Image comparison data
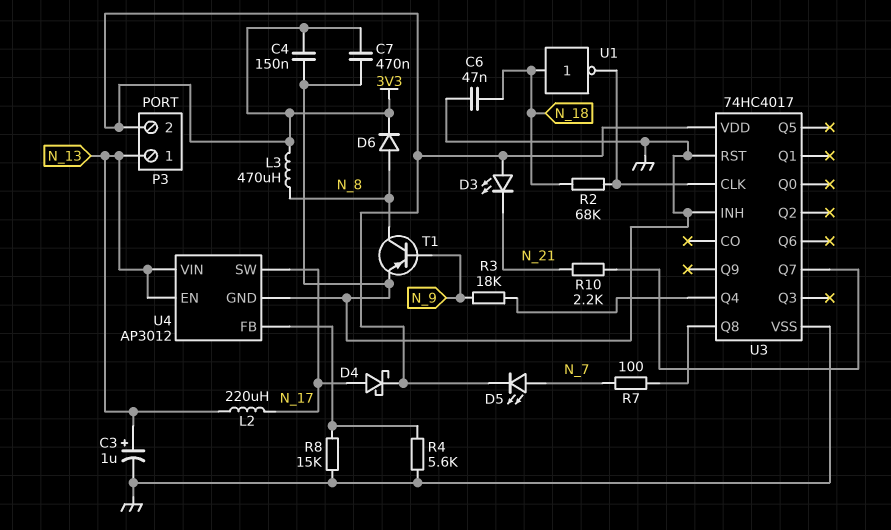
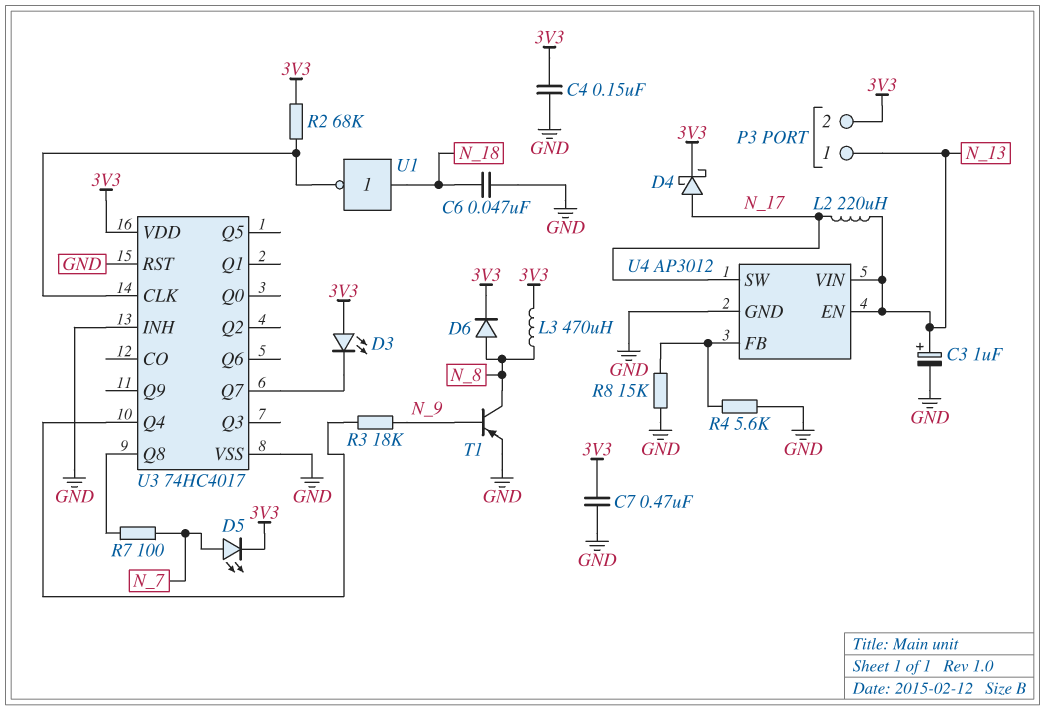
D3: LED (A 3V3, K N_21) -> LED (A 3V3, K U3/Q7)
R2: 68k (N_18, U3/CLK) -> 68k (3V3, U3/CLK)
R10: 2.2k (N_21, U3/Q7) -> none

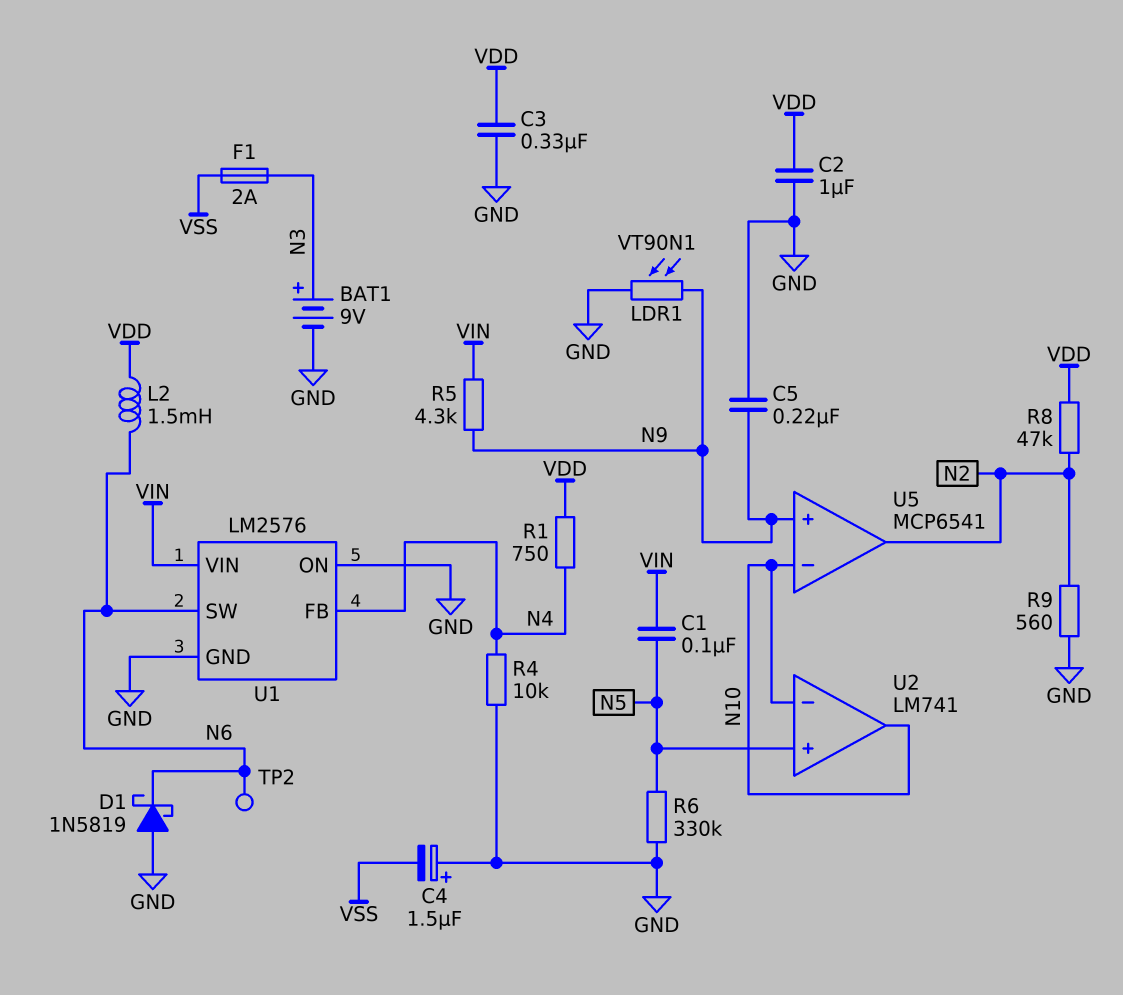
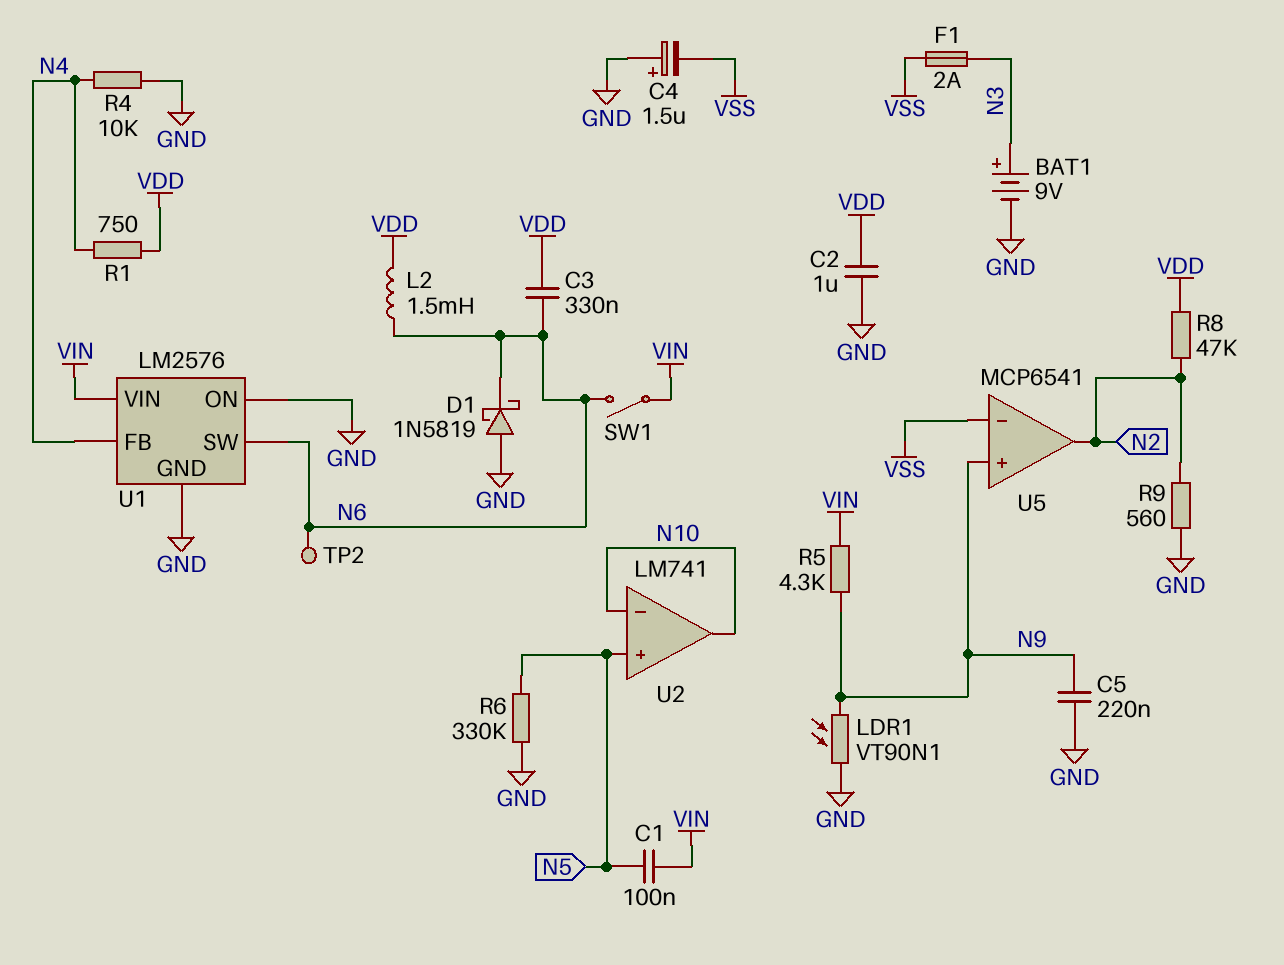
C3: 330nF (GND, VDD) -> 330nF (N6, VDD)
SW1: none -> switch (N6, VIN)
U5 pin in-: N10 -> VSS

▸ **TASK ITEM**: Using the data above, show each line where "none" occurs.

▸ **EXERCISE SOLUTION**:
R10: 2.2k (N_21, U3/Q7) -> none
SW1: none -> switch (N6, VIN)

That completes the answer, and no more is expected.